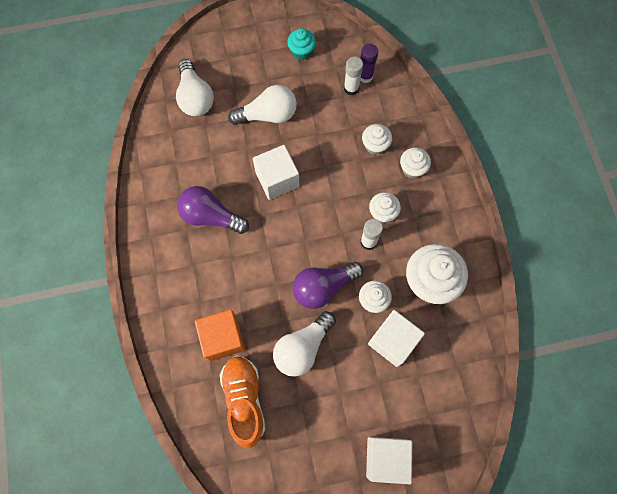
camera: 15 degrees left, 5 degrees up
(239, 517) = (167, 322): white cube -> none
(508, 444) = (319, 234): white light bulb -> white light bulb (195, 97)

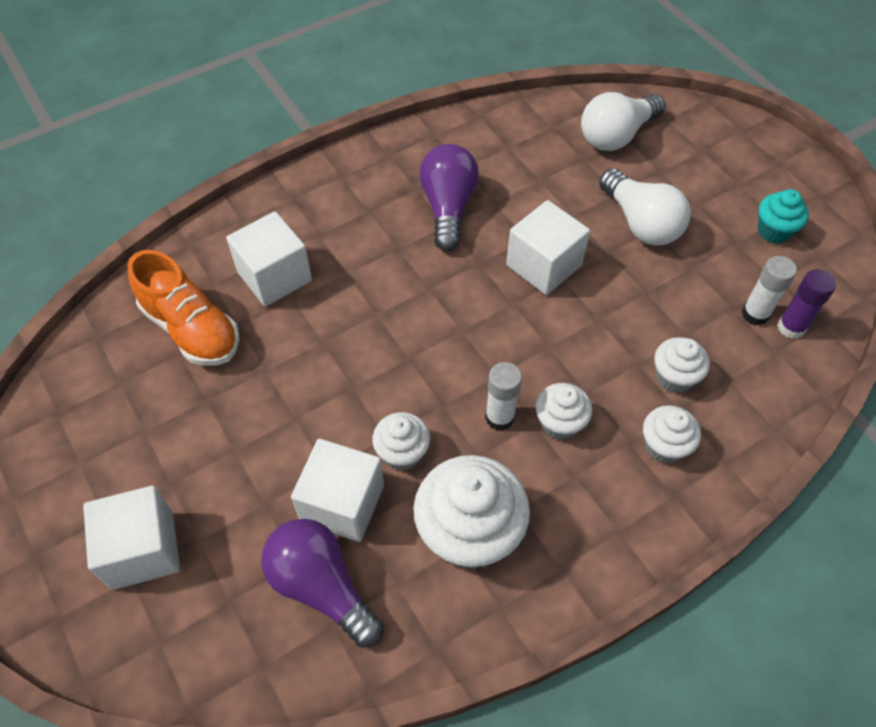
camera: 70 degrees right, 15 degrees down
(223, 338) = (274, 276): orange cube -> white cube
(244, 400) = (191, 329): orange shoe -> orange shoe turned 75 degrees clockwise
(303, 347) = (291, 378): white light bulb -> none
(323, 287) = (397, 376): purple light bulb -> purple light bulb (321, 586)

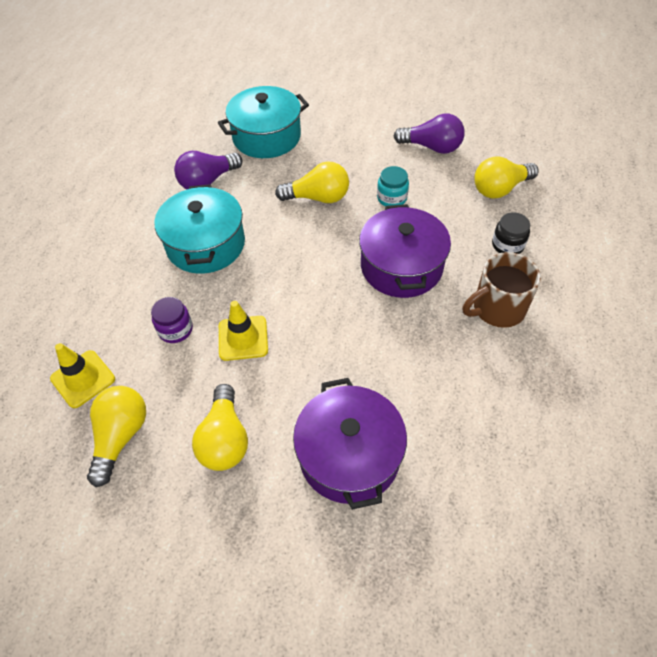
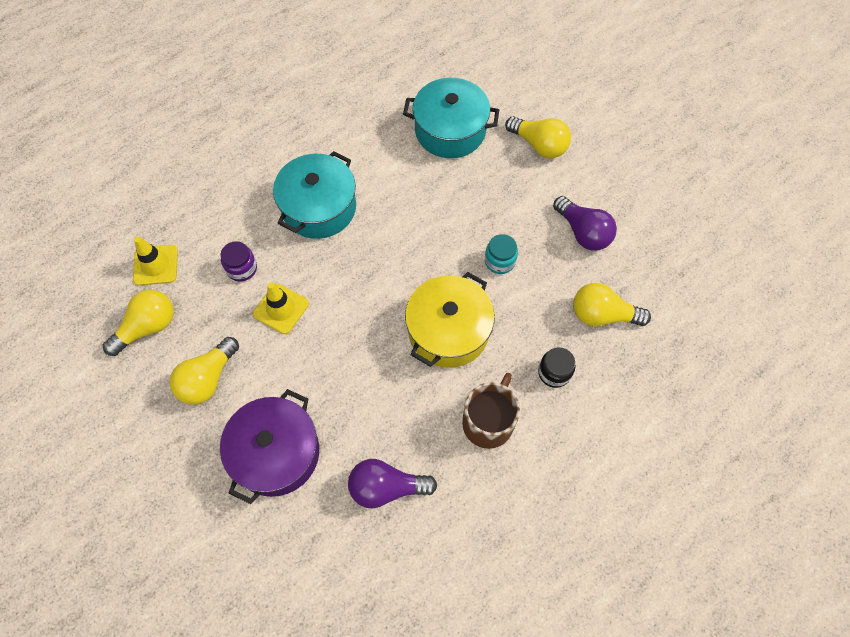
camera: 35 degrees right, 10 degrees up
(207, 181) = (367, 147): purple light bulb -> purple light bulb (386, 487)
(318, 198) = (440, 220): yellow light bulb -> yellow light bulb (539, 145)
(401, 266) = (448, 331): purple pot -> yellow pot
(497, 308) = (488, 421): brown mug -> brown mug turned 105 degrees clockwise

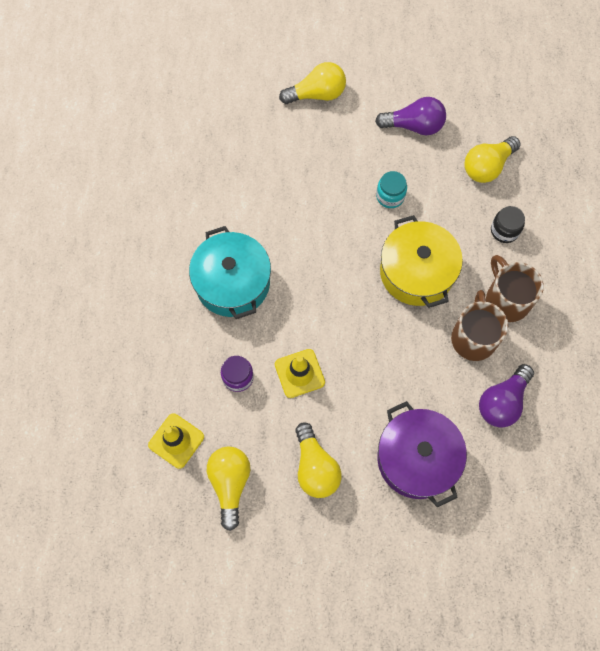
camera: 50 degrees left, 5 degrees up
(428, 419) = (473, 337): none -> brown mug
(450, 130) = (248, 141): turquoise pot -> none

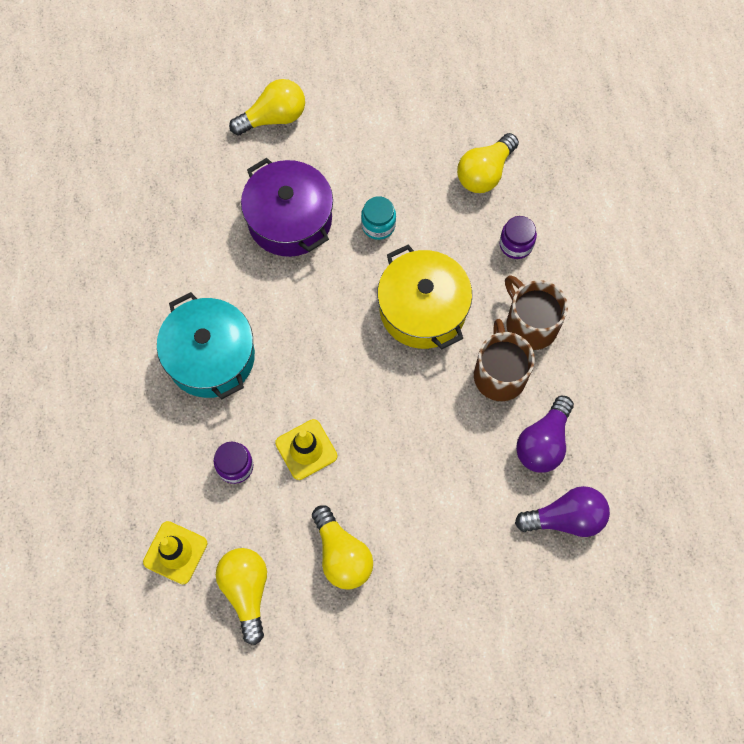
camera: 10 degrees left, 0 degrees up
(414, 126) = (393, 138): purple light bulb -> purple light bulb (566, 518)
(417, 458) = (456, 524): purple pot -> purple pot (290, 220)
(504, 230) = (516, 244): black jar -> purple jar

-- -- --

Take the entries above and restate them word for word, minus their images.

* Answer section:
camera: 15 degrees left, 5 degrees up
(239, 517) = (167, 322): white cube -> none
(508, 444) = (319, 234): white light bulb -> white light bulb (195, 97)

camera: 70 degrees right, 15 degrees down
(223, 338) = (274, 276): orange cube -> white cube
(244, 400) = (191, 329): orange shoe -> orange shoe turned 75 degrees clockwise
(303, 347) = (291, 378): white light bulb -> none
(323, 287) = (397, 376): purple light bulb -> purple light bulb (321, 586)

camera: 35 degrees right, 10 degrees up
(207, 181) = (367, 147): purple light bulb -> purple light bulb (386, 487)
(318, 198) = (440, 220): yellow light bulb -> yellow light bulb (539, 145)
(401, 266) = (448, 331): purple pot -> yellow pot
(497, 308) = (488, 421): brown mug -> brown mug turned 105 degrees clockwise

camera: 50 degrees left, 5 degrees up
(428, 419) = (473, 337): none -> brown mug
(450, 130) = (248, 141): turquoise pot -> none

camera: 10 degrees left, 0 degrees up
(414, 126) = (393, 138): purple light bulb -> purple light bulb (566, 518)
(417, 458) = (456, 524): purple pot -> purple pot (290, 220)
(504, 230) = (516, 244): black jar -> purple jar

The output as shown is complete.